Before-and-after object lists
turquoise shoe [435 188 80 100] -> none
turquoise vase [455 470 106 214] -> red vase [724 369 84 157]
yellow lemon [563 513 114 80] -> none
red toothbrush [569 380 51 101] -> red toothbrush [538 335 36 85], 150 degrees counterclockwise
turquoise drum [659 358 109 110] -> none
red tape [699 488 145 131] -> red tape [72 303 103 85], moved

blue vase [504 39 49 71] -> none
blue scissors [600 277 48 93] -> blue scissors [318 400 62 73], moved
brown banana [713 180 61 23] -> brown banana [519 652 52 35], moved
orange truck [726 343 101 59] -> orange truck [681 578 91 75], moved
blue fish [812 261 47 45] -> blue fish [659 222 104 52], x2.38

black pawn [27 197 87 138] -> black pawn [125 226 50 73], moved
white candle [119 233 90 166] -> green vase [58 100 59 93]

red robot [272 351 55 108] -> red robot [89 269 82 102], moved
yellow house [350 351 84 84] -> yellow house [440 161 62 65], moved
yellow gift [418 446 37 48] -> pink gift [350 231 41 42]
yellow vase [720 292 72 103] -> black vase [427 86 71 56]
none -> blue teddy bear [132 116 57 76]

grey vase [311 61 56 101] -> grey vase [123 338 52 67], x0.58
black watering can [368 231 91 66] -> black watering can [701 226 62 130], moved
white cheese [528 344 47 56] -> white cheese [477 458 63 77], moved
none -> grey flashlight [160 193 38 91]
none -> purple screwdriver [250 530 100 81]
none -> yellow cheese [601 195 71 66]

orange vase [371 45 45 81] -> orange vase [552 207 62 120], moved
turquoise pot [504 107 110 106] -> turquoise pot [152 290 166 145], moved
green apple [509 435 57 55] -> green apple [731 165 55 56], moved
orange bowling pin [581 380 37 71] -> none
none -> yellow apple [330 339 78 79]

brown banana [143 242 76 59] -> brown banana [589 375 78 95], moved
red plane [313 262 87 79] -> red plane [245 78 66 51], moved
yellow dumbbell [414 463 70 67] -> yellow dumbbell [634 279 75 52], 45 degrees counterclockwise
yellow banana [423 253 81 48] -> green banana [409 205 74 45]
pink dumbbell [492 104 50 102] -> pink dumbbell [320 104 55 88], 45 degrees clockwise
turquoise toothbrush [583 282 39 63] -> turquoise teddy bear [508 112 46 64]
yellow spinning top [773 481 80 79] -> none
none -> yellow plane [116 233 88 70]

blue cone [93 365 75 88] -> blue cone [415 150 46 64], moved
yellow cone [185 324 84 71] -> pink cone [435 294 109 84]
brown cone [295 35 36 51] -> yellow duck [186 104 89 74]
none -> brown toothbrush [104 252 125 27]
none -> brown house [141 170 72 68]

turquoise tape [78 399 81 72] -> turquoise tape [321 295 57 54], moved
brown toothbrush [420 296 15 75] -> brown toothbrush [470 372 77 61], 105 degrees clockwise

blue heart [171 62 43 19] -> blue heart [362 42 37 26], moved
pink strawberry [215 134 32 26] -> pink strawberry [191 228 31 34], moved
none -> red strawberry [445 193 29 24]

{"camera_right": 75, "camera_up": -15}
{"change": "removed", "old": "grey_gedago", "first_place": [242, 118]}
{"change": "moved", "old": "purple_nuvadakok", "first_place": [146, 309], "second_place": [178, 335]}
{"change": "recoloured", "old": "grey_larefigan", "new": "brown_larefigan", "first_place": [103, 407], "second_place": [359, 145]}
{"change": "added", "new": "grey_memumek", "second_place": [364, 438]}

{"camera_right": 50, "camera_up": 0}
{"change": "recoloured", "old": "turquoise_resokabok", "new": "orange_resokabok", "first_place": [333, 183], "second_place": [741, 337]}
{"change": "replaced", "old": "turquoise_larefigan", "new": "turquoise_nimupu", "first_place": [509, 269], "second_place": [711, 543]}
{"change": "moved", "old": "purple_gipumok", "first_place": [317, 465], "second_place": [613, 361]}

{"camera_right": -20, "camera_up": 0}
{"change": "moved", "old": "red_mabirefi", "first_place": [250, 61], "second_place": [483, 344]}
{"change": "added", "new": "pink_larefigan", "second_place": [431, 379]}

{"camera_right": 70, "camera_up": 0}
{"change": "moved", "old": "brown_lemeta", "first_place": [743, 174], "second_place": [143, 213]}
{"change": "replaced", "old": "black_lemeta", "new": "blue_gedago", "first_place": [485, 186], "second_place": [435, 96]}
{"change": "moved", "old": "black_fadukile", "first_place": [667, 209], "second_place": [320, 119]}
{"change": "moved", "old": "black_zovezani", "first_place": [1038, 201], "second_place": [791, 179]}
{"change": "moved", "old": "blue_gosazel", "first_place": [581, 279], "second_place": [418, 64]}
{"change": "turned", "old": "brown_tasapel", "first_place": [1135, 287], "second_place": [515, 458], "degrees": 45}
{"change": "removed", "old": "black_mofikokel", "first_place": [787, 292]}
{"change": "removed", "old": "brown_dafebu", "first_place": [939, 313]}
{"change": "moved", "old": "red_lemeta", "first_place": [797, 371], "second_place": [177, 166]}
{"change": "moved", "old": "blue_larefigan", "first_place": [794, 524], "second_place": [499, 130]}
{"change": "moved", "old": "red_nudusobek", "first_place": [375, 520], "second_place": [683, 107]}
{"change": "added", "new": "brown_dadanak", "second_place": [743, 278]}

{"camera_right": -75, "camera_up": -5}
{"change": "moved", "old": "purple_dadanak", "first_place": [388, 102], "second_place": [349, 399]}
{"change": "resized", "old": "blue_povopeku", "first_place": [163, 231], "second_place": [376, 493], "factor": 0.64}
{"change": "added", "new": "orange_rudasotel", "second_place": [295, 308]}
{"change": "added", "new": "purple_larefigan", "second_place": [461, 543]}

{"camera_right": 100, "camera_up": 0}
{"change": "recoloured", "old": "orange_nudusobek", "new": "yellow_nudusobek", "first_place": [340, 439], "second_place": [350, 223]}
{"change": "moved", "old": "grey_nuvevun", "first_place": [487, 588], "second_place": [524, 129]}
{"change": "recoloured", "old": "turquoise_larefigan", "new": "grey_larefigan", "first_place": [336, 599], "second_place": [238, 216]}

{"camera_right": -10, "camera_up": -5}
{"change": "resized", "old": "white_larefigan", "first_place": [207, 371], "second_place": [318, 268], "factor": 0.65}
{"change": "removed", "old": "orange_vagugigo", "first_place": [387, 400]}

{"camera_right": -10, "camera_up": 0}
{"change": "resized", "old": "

Brief
Each line above is to be reproduced exactly. Leave none out.

Solution
turquoise shoe [435 188 80 100] -> none
turquoise vase [455 470 106 214] -> red vase [724 369 84 157]
yellow lemon [563 513 114 80] -> none
red toothbrush [569 380 51 101] -> red toothbrush [538 335 36 85], 150 degrees counterclockwise
turquoise drum [659 358 109 110] -> none
red tape [699 488 145 131] -> red tape [72 303 103 85], moved

blue vase [504 39 49 71] -> none
blue scissors [600 277 48 93] -> blue scissors [318 400 62 73], moved
brown banana [713 180 61 23] -> brown banana [519 652 52 35], moved
orange truck [726 343 101 59] -> orange truck [681 578 91 75], moved
blue fish [812 261 47 45] -> blue fish [659 222 104 52], x2.38

black pawn [27 197 87 138] -> black pawn [125 226 50 73], moved
white candle [119 233 90 166] -> green vase [58 100 59 93]

red robot [272 351 55 108] -> red robot [89 269 82 102], moved
yellow house [350 351 84 84] -> yellow house [440 161 62 65], moved
yellow gift [418 446 37 48] -> pink gift [350 231 41 42]
yellow vase [720 292 72 103] -> black vase [427 86 71 56]
none -> blue teddy bear [132 116 57 76]

grey vase [311 61 56 101] -> grey vase [123 338 52 67], x0.58
black watering can [368 231 91 66] -> black watering can [701 226 62 130], moved
white cheese [528 344 47 56] -> white cheese [477 458 63 77], moved
none -> grey flashlight [160 193 38 91]
none -> purple screwdriver [250 530 100 81]
none -> yellow cheese [601 195 71 66]

orange vase [371 45 45 81] -> orange vase [552 207 62 120], moved
turquoise pot [504 107 110 106] -> turquoise pot [152 290 166 145], moved
green apple [509 435 57 55] -> green apple [731 165 55 56], moved
orange bowling pin [581 380 37 71] -> none
none -> yellow apple [330 339 78 79]

brown banana [143 242 76 59] -> brown banana [589 375 78 95], moved
red plane [313 262 87 79] -> red plane [245 78 66 51], moved
yellow dumbbell [414 463 70 67] -> yellow dumbbell [634 279 75 52], 45 degrees counterclockwise
yellow banana [423 253 81 48] -> green banana [409 205 74 45]
pink dumbbell [492 104 50 102] -> pink dumbbell [320 104 55 88], 45 degrees clockwise
turquoise toothbrush [583 282 39 63] -> turquoise teddy bear [508 112 46 64]
yellow spinning top [773 481 80 79] -> none
none -> yellow plane [116 233 88 70]

blue cone [93 365 75 88] -> blue cone [415 150 46 64], moved
yellow cone [185 324 84 71] -> pink cone [435 294 109 84]
brown cone [295 35 36 51] -> yellow duck [186 104 89 74]
none -> brown toothbrush [104 252 125 27]
none -> brown house [141 170 72 68]

turquoise tape [78 399 81 72] -> turquoise tape [321 295 57 54], moved
brown toothbrush [420 296 15 75] -> brown toothbrush [470 372 77 61], 105 degrees clockwise

blue heart [171 62 43 19] -> blue heart [362 42 37 26], moved
pink strawberry [215 134 32 26] -> pink strawberry [191 228 31 34], moved
none -> red strawberry [445 193 29 24]

{"camera_right": 75, "camera_up": -15}
{"change": "removed", "old": "grey_gedago", "first_place": [242, 118]}
{"change": "moved", "old": "purple_nuvadakok", "first_place": [146, 309], "second_place": [178, 335]}
{"change": "recoloured", "old": "grey_larefigan", "new": "brown_larefigan", "first_place": [103, 407], "second_place": [359, 145]}
{"change": "added", "new": "grey_memumek", "second_place": [364, 438]}

{"camera_right": 50, "camera_up": 0}
{"change": "recoloured", "old": "turquoise_resokabok", "new": "orange_resokabok", "first_place": [333, 183], "second_place": [741, 337]}
{"change": "replaced", "old": "turquoise_larefigan", "new": "turquoise_nimupu", "first_place": [509, 269], "second_place": [711, 543]}
{"change": "moved", "old": "purple_gipumok", "first_place": [317, 465], "second_place": [613, 361]}

{"camera_right": -20, "camera_up": 0}
{"change": "moved", "old": "red_mabirefi", "first_place": [250, 61], "second_place": [483, 344]}
{"change": "added", "new": "pink_larefigan", "second_place": [431, 379]}

{"camera_right": 70, "camera_up": 0}
{"change": "moved", "old": "brown_lemeta", "first_place": [743, 174], "second_place": [143, 213]}
{"change": "replaced", "old": "black_lemeta", "new": "blue_gedago", "first_place": [485, 186], "second_place": [435, 96]}
{"change": "moved", "old": "black_fadukile", "first_place": [667, 209], "second_place": [320, 119]}
{"change": "moved", "old": "black_zovezani", "first_place": [1038, 201], "second_place": [791, 179]}
{"change": "moved", "old": "blue_gosazel", "first_place": [581, 279], "second_place": [418, 64]}
{"change": "turned", "old": "brown_tasapel", "first_place": [1135, 287], "second_place": [515, 458], "degrees": 45}
{"change": "removed", "old": "black_mofikokel", "first_place": [787, 292]}
{"change": "removed", "old": "brown_dafebu", "first_place": [939, 313]}
{"change": "moved", "old": "red_lemeta", "first_place": [797, 371], "second_place": [177, 166]}
{"change": "moved", "old": "blue_larefigan", "first_place": [794, 524], "second_place": [499, 130]}
{"change": "moved", "old": "red_nudusobek", "first_place": [375, 520], "second_place": [683, 107]}
{"change": "added", "new": "brown_dadanak", "second_place": [743, 278]}

{"camera_right": -75, "camera_up": -5}
{"change": "moved", "old": "purple_dadanak", "first_place": [388, 102], "second_place": [349, 399]}
{"change": "resized", "old": "blue_povopeku", "first_place": [163, 231], "second_place": [376, 493], "factor": 0.64}
{"change": "added", "new": "orange_rudasotel", "second_place": [295, 308]}
{"change": "added", "new": "purple_larefigan", "second_place": [461, 543]}

{"camera_right": 100, "camera_up": 0}
{"change": "recoloured", "old": "orange_nudusobek", "new": "yellow_nudusobek", "first_place": [340, 439], "second_place": [350, 223]}
{"change": "moved", "old": "grey_nuvevun", "first_place": [487, 588], "second_place": [524, 129]}
{"change": "recoloured", "old": "turquoise_larefigan", "new": "grey_larefigan", "first_place": [336, 599], "second_place": [238, 216]}

{"camera_right": -10, "camera_up": -5}
{"change": "resized", "old": "white_larefigan", "first_place": [207, 371], "second_place": [318, 268], "factor": 0.65}
{"change": "removed", "old": "orange_vagugigo", "first_place": [387, 400]}

{"camera_right": -10, "camera_up": 0}
{"change": "resized", "old": "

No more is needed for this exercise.